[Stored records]

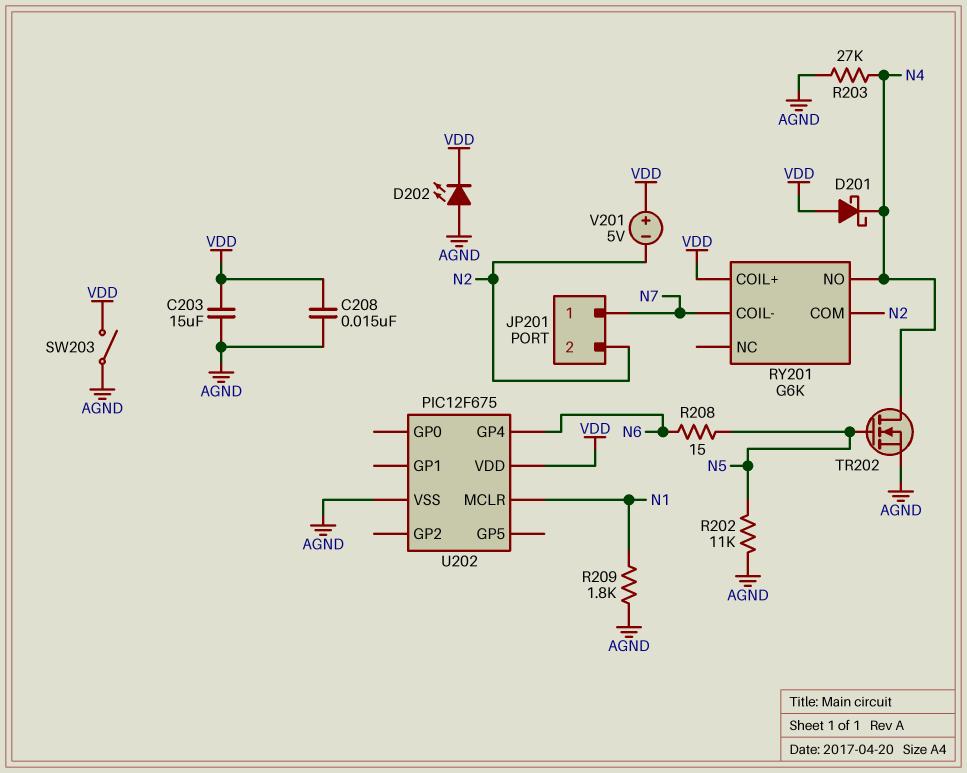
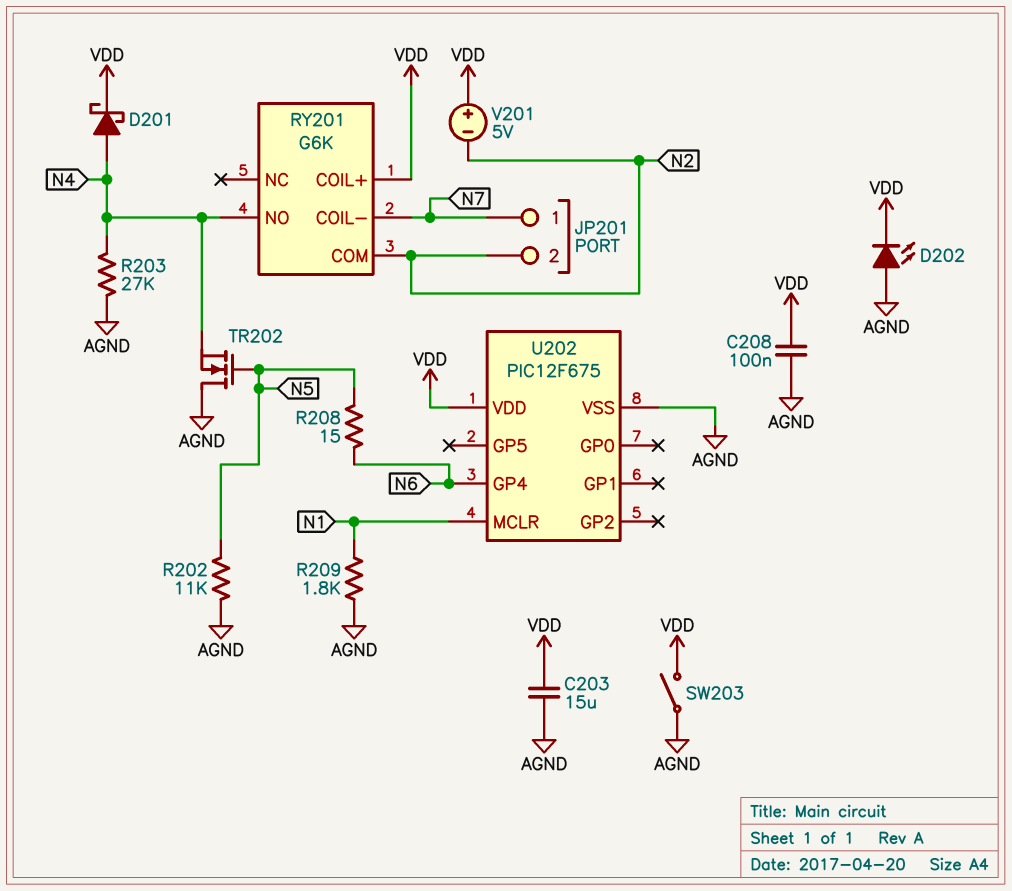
C208: 15nF (AGND, VDD) -> 100nF (AGND, VDD)
D201: schottky (A VDD, K N4) -> schottky (A N4, K VDD)
TR202: NMOS (G N5, D N4, S AGND) -> NMOS (G N5, D AGND, S N4)

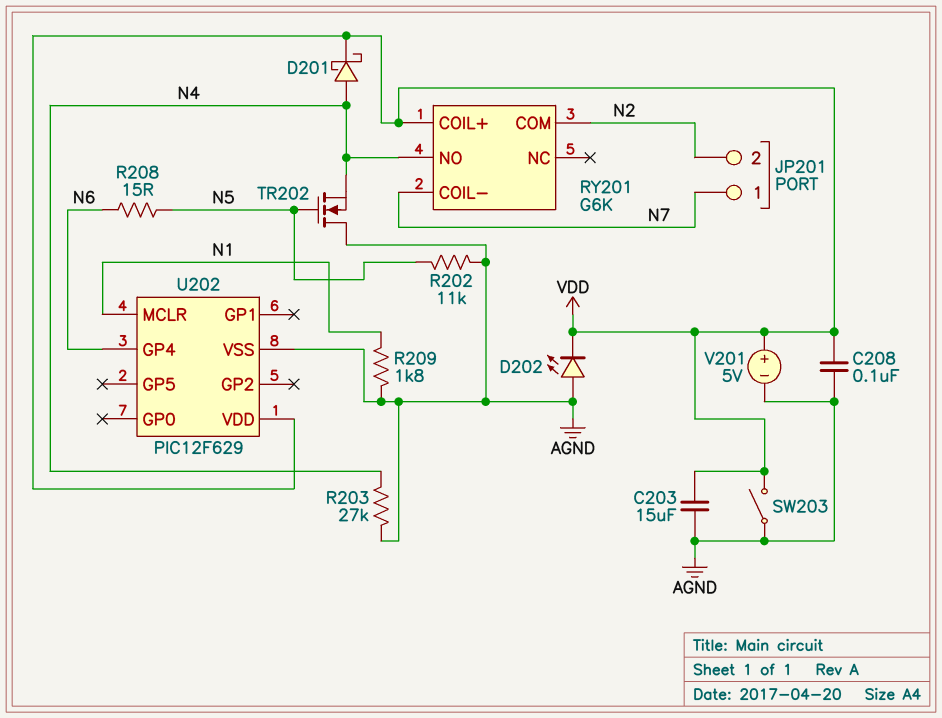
U202: PIC12F675 -> PIC12F629
V201: 5V (plus VDD, minus N2) -> 5V (plus VDD, minus AGND)

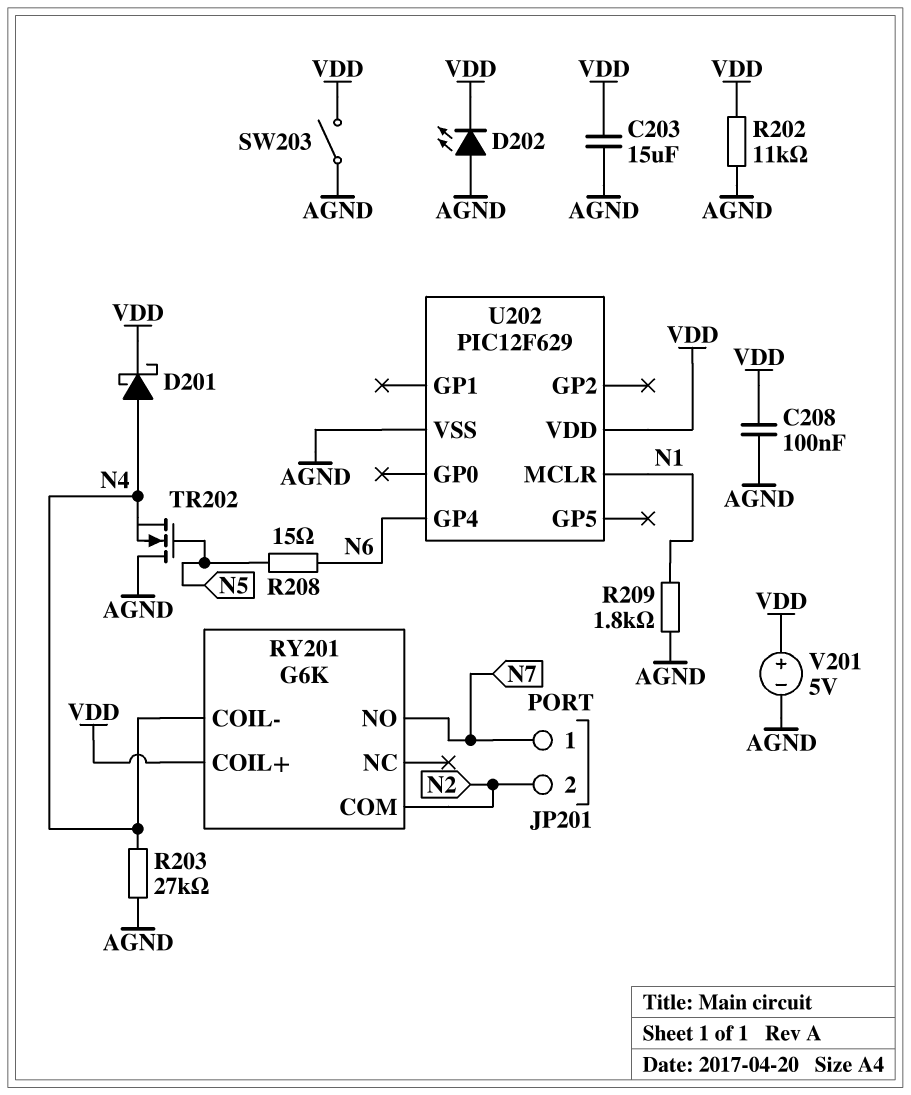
R202: 11k (AGND, N5) -> 11k (AGND, VDD)
RY201 pin COIL-: N7 -> N4
RY201 pin NO: N4 -> N7

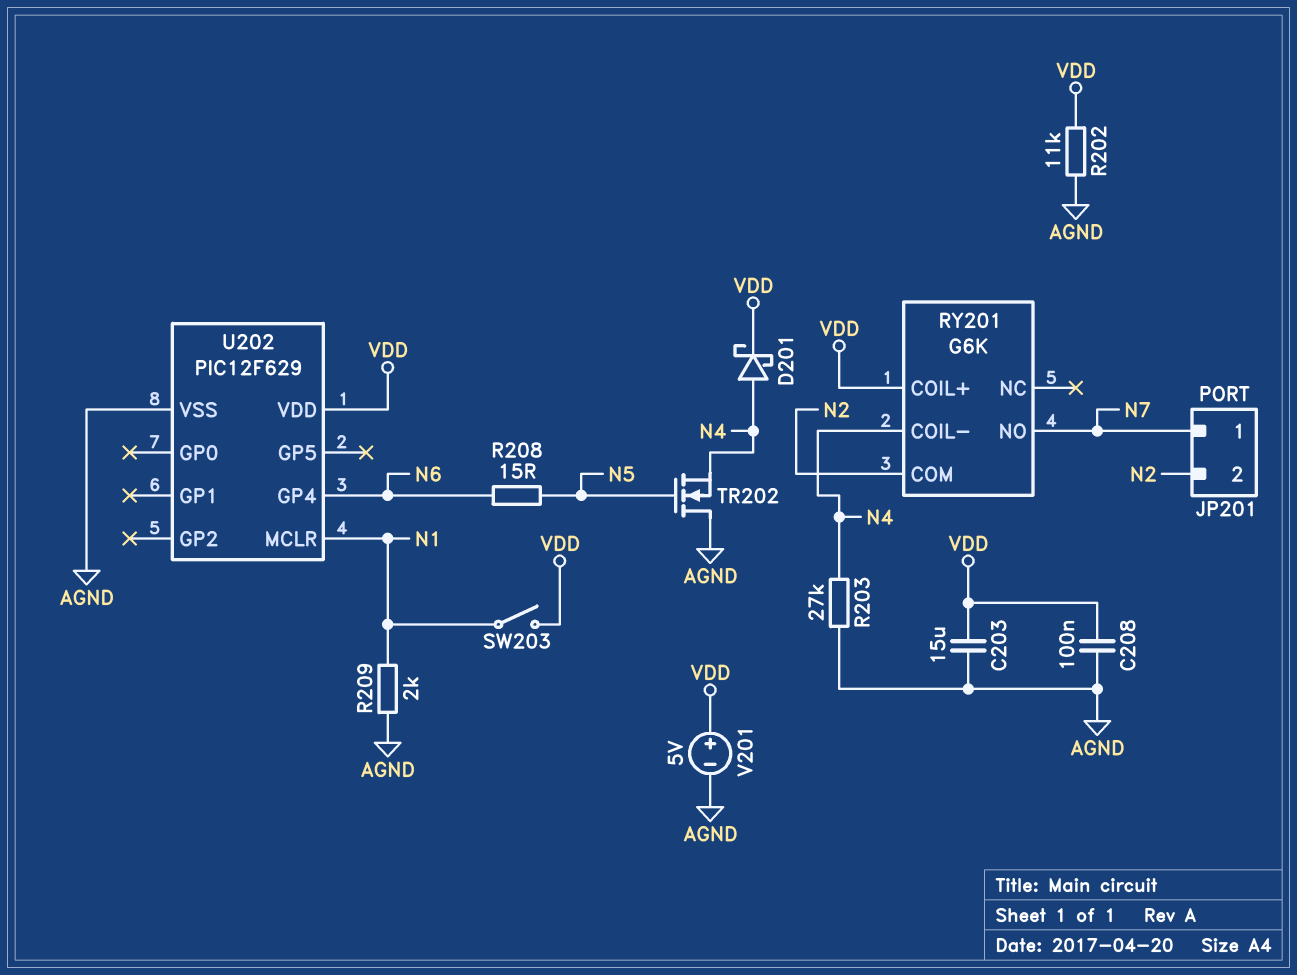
D202: LED (A AGND, K VDD) -> none
R209: 1.8k (AGND, N1) -> 2k (AGND, N1)
SW203: switch (AGND, VDD) -> switch (N1, VDD)

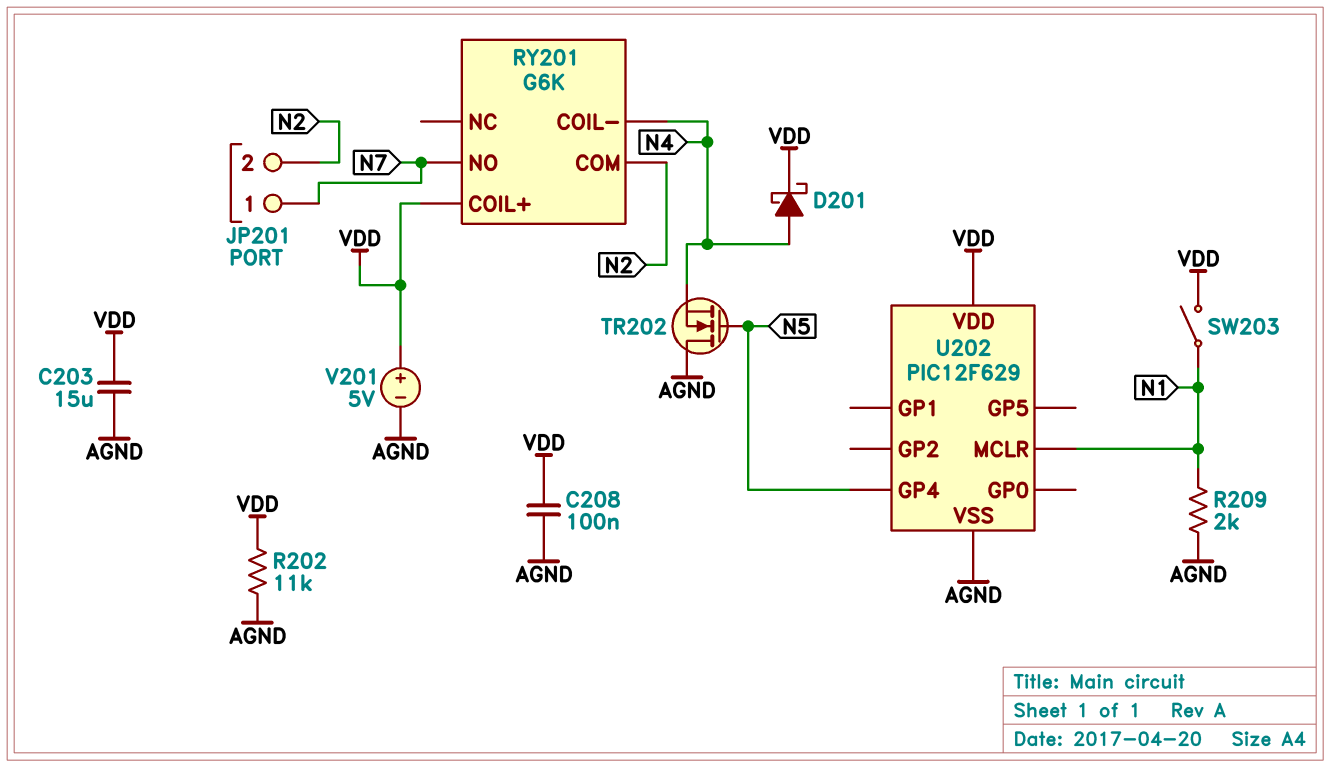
R203: 27k (AGND, N4) -> none
R208: 15 (N5, N6) -> none
U202 pin GP4: N6 -> N5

Work to be completed — Where pictures appear, omit them, and transcribe exactly, with nothing else, the lines from the line with "R209: 1.8k (AGND, N1) -> 2k (AGND, N1)" through the final line of the records above, both ends included.

The answer —
R209: 1.8k (AGND, N1) -> 2k (AGND, N1)
SW203: switch (AGND, VDD) -> switch (N1, VDD)

R203: 27k (AGND, N4) -> none
R208: 15 (N5, N6) -> none
U202 pin GP4: N6 -> N5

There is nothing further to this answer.